▸ **To do**: Below is a listing; retype exactly the line with "green brick E4:G4 level 1 -> none" and every line after it through the end, and only those, leaving out the pictures.

▸ **Exercise data**:
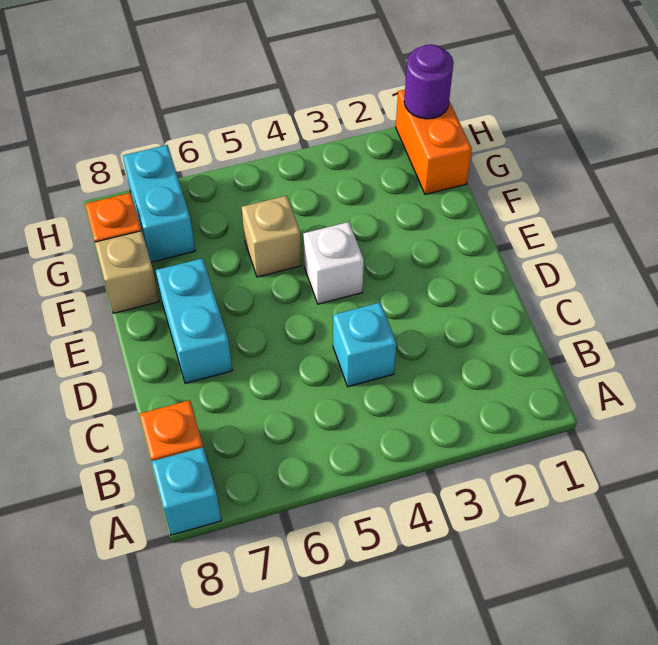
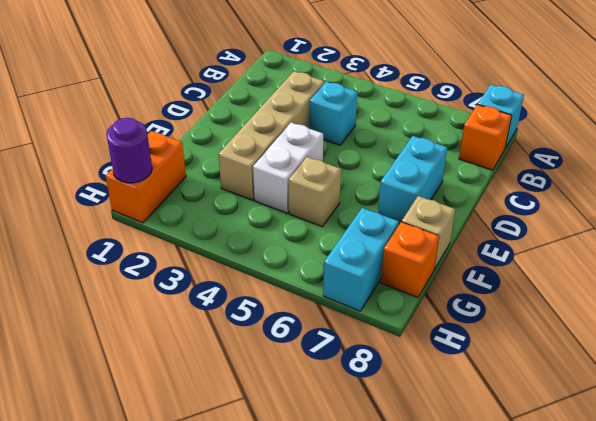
none -> tan brick C3:F3 level 1
white brick E4 level 1 -> white brick E4:F4 level 1

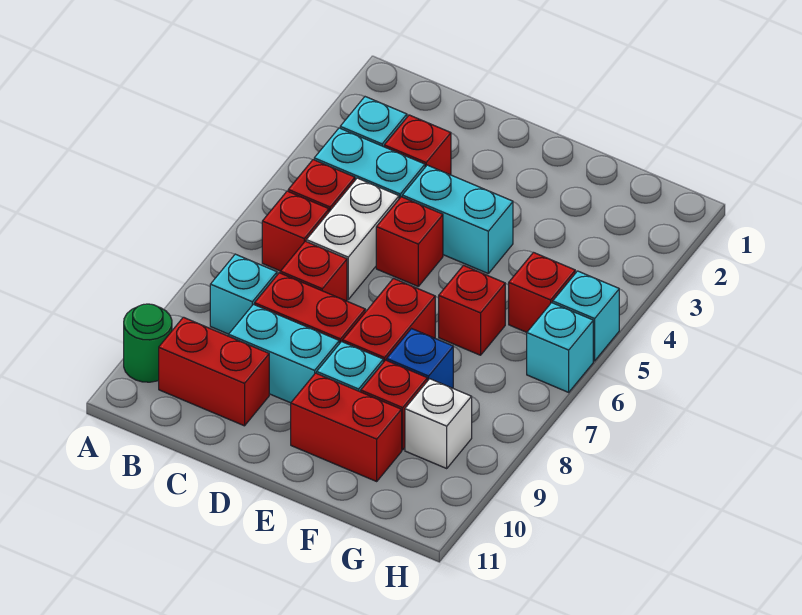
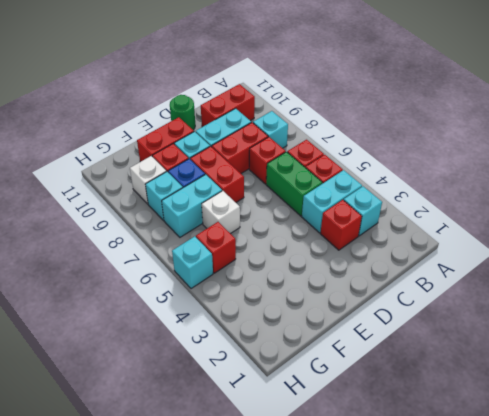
green round brick A10 level 1 -> green round brick D11 level 1
white brick C5:C6 level 1 -> green brick C5:C6 level 1
cyan brick D4:E4 level 1 -> cyan brick F7:G7 level 1
red brick D5 level 1 -> none
red brick F6 level 1 -> white brick F6 level 1
cyan brick H6 level 1 -> cyan brick G8 level 1

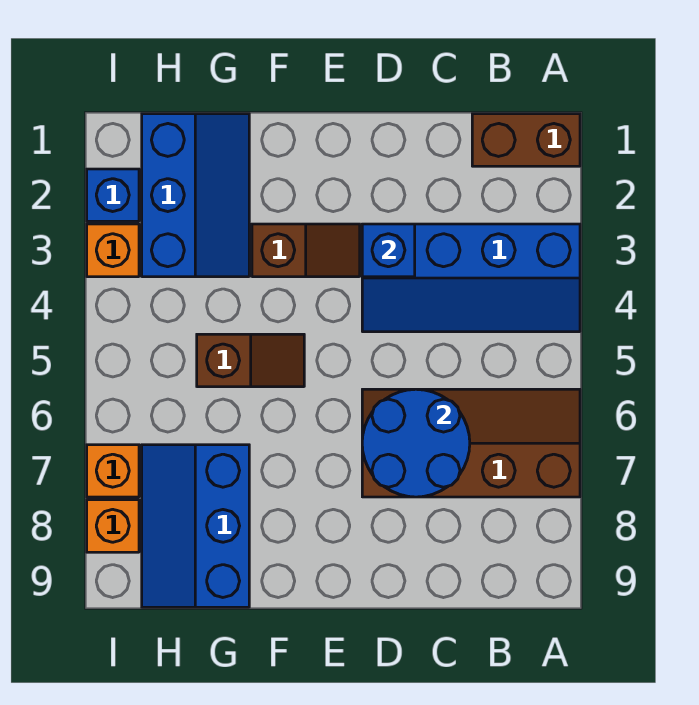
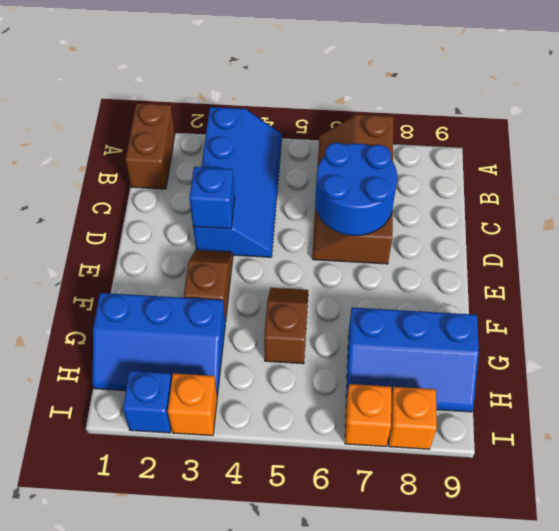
blue slope G1:H3 level 1 top H -> blue slope G1:H3 level 1 top G

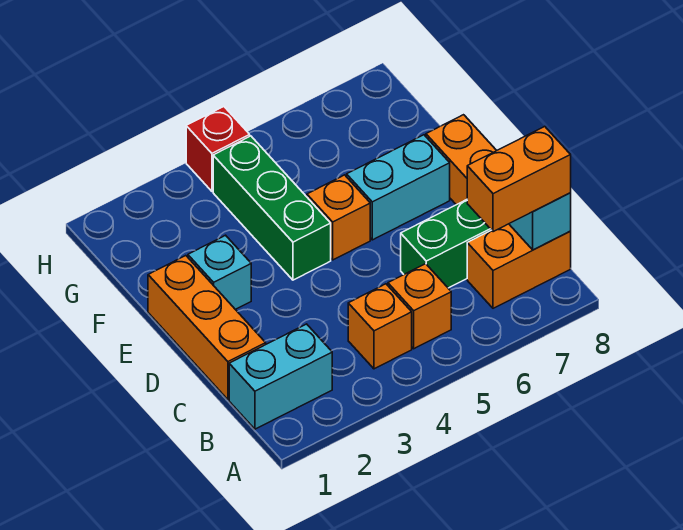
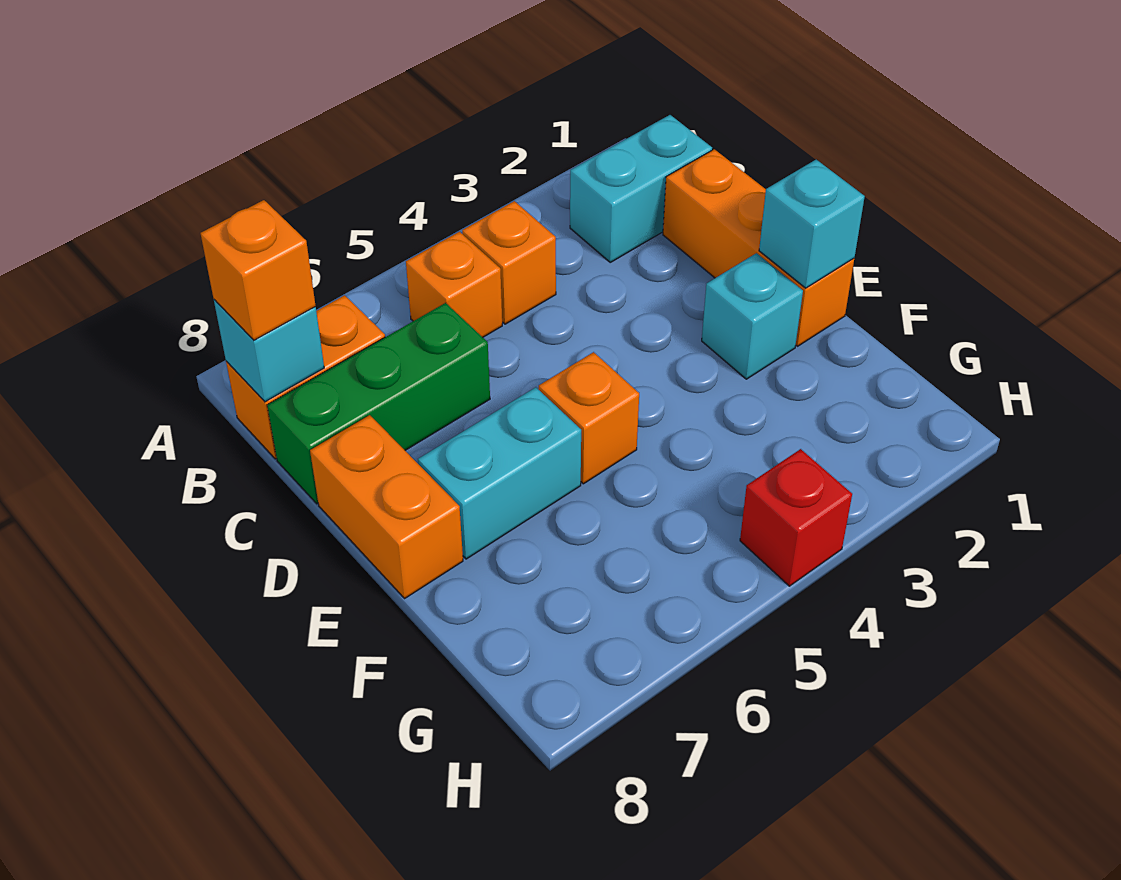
orange brick B7:B8 level 3 -> orange brick B8 level 3
none -> cyan brick E1 level 2
green brick E4:G4 level 1 -> none

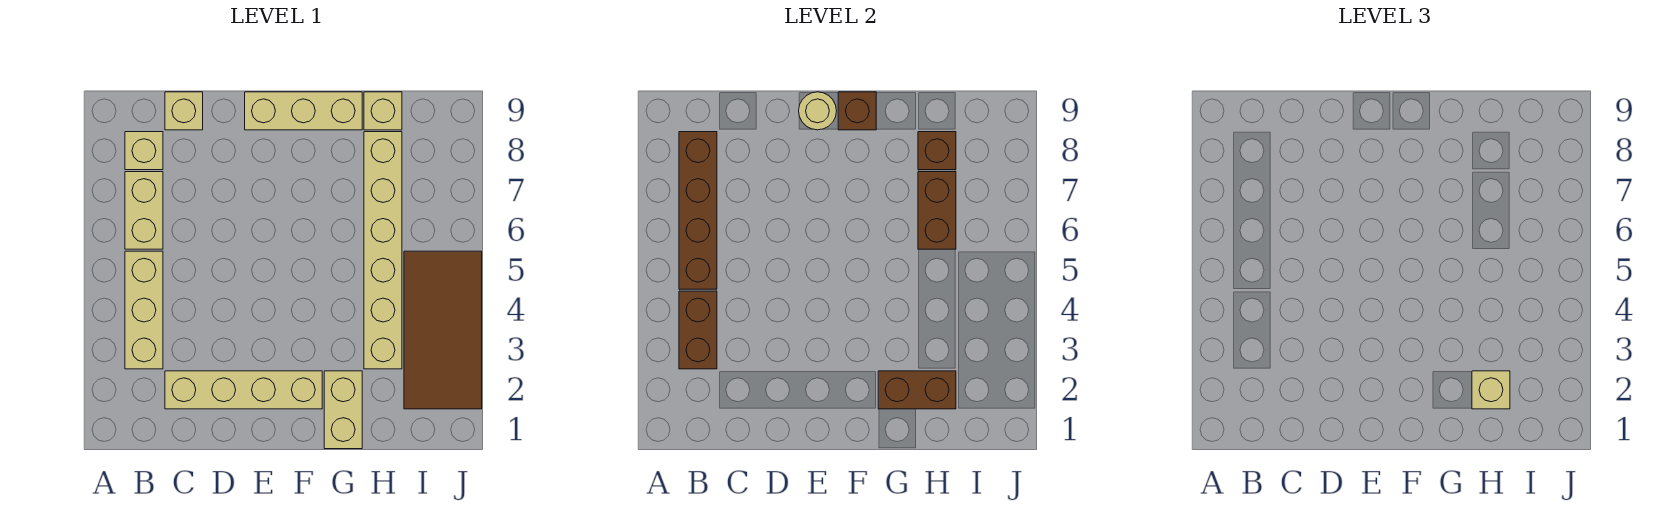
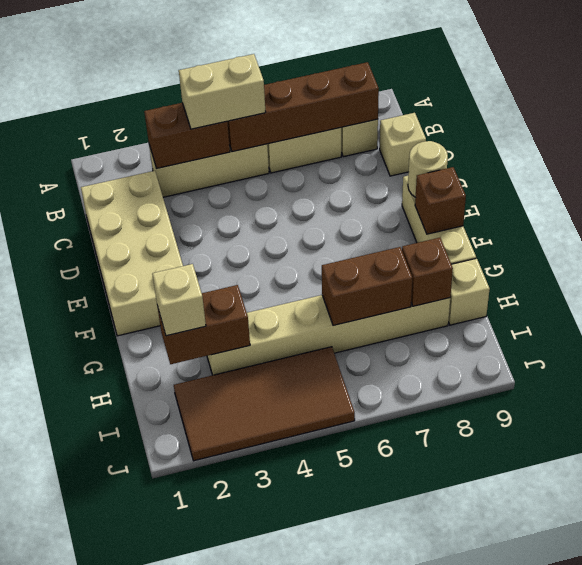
tan brick C2:F2 level 1 -> tan brick C1:F2 level 1
tan brick G1:G2 level 1 -> tan brick B4:B5 level 3
brown brick G2:H2 level 2 -> brown brick H2:H3 level 2

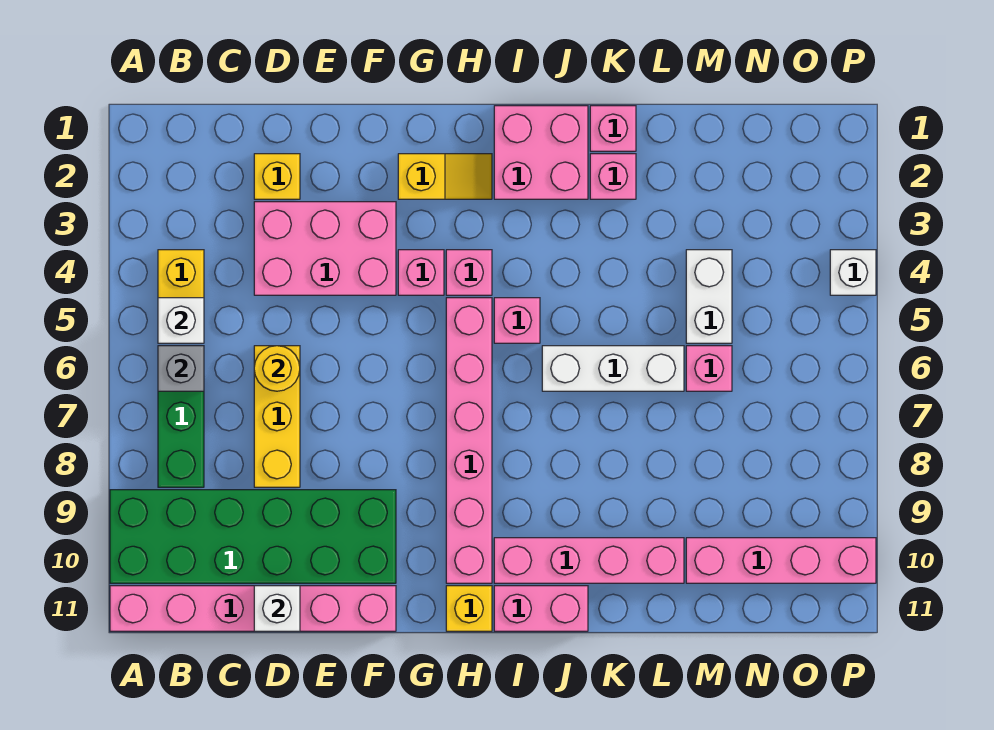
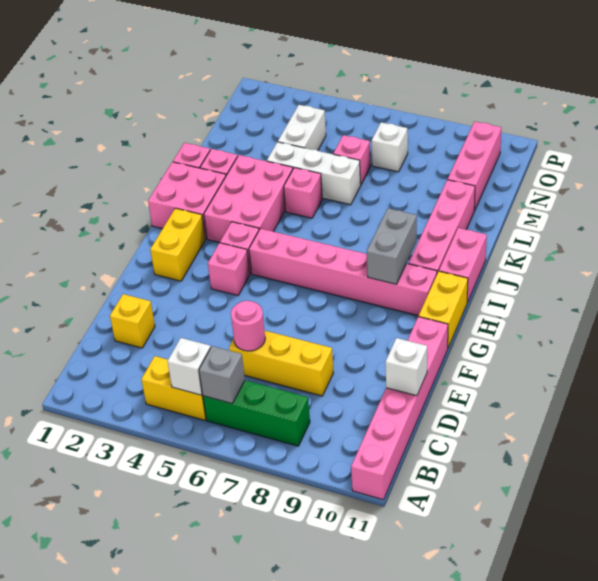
green brick A9:F10 level 1 -> none
pink brick D3:F4 level 1 -> pink brick I3:K4 level 1
yellow round brick D6 level 2 -> pink round brick D6 level 2
yellow slope G2:H2 level 1 top G -> yellow brick G2:H2 level 1
none -> grey brick H9:I9 level 2
yellow brick H11 level 1 -> yellow brick G11:H11 level 1
pink brick I5 level 1 -> pink brick K5 level 1
white brick J6:L6 level 1 -> white brick L4:L6 level 1
white brick M4:M5 level 1 -> white brick M4:N4 level 1
pink brick M10:P10 level 1 -> pink brick M10:O10 level 1
white brick P4 level 1 -> white brick N7 level 1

▸ **Worked solution**:
green brick E4:G4 level 1 -> none

tan brick C2:F2 level 1 -> tan brick C1:F2 level 1
tan brick G1:G2 level 1 -> tan brick B4:B5 level 3
brown brick G2:H2 level 2 -> brown brick H2:H3 level 2

green brick A9:F10 level 1 -> none
pink brick D3:F4 level 1 -> pink brick I3:K4 level 1
yellow round brick D6 level 2 -> pink round brick D6 level 2
yellow slope G2:H2 level 1 top G -> yellow brick G2:H2 level 1
none -> grey brick H9:I9 level 2
yellow brick H11 level 1 -> yellow brick G11:H11 level 1
pink brick I5 level 1 -> pink brick K5 level 1
white brick J6:L6 level 1 -> white brick L4:L6 level 1
white brick M4:M5 level 1 -> white brick M4:N4 level 1
pink brick M10:P10 level 1 -> pink brick M10:O10 level 1
white brick P4 level 1 -> white brick N7 level 1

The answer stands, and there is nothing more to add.